> [What you have to do]:
Please repeat the lines below, exactly and only, from the one that holds "purple diamond: (210, 424)" through the one that holds "yellow pentagon: (492, 658)".

> [Information supplied]:

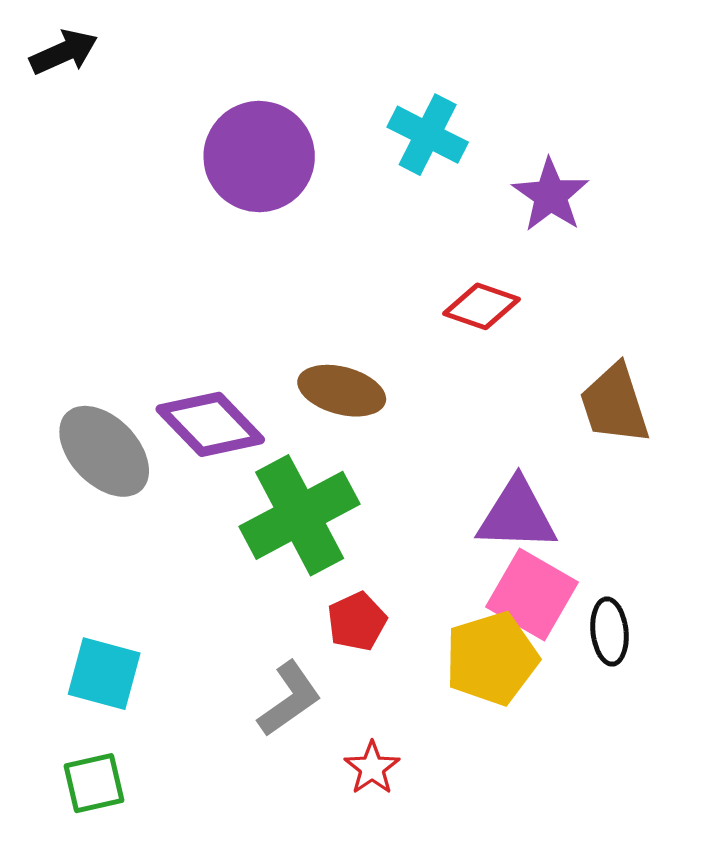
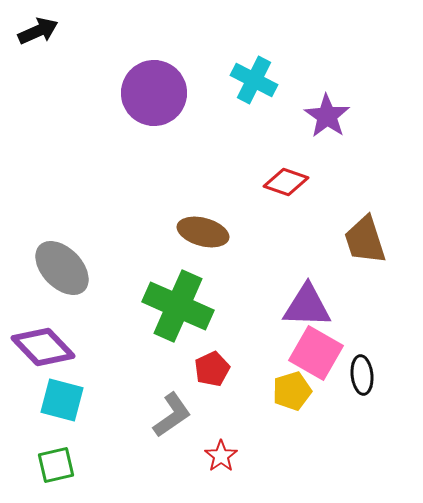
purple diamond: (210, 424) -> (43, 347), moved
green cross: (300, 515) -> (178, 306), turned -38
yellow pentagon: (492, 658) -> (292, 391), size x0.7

--

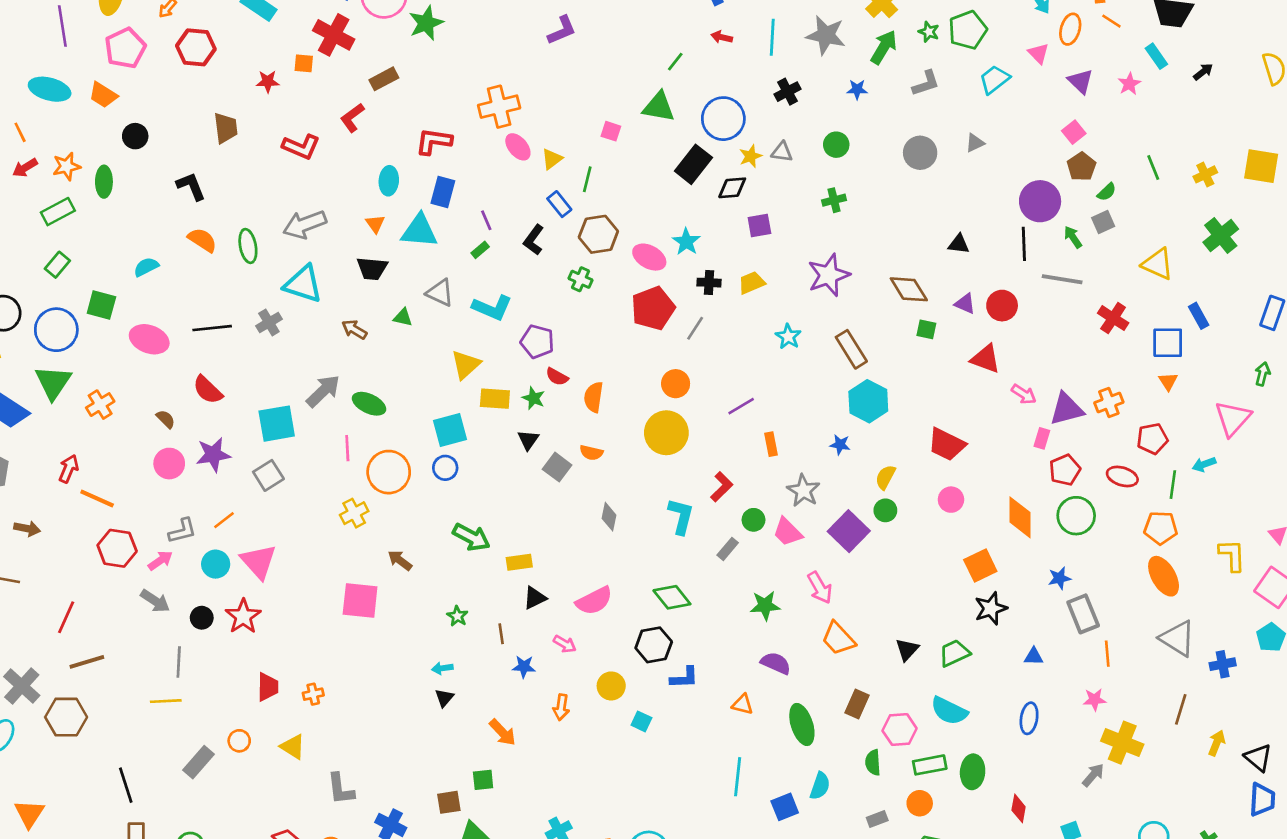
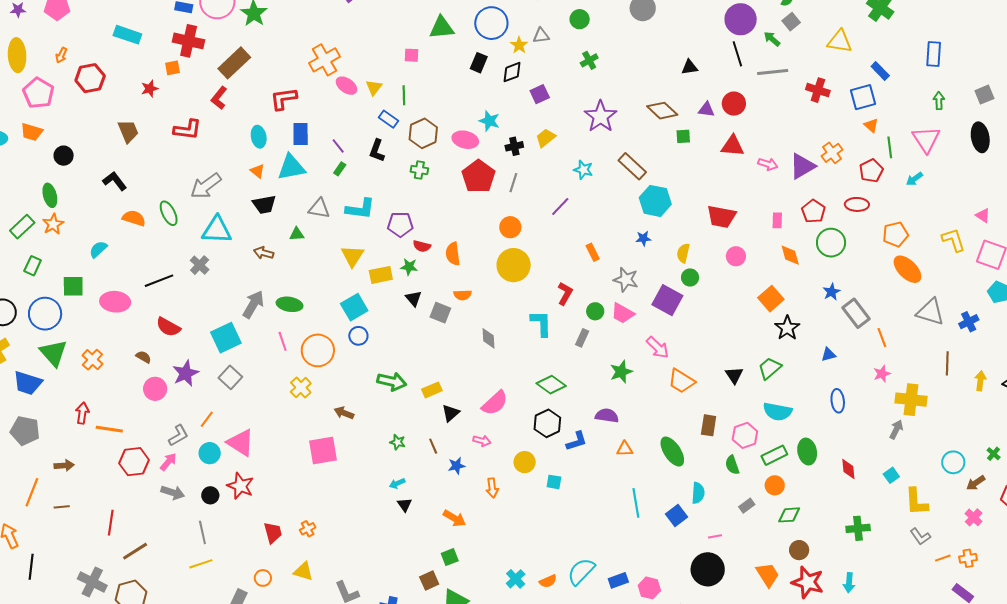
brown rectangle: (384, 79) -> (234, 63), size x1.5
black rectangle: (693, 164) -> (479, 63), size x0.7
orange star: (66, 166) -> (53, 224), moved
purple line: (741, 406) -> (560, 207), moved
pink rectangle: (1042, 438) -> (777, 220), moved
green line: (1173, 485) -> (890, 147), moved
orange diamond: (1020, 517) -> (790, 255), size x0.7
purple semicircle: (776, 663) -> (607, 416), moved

> [Solved exercise]:
purple diamond: (210, 424) -> (43, 347), moved
green cross: (300, 515) -> (178, 306), turned -38
yellow pentagon: (492, 658) -> (292, 391), size x0.7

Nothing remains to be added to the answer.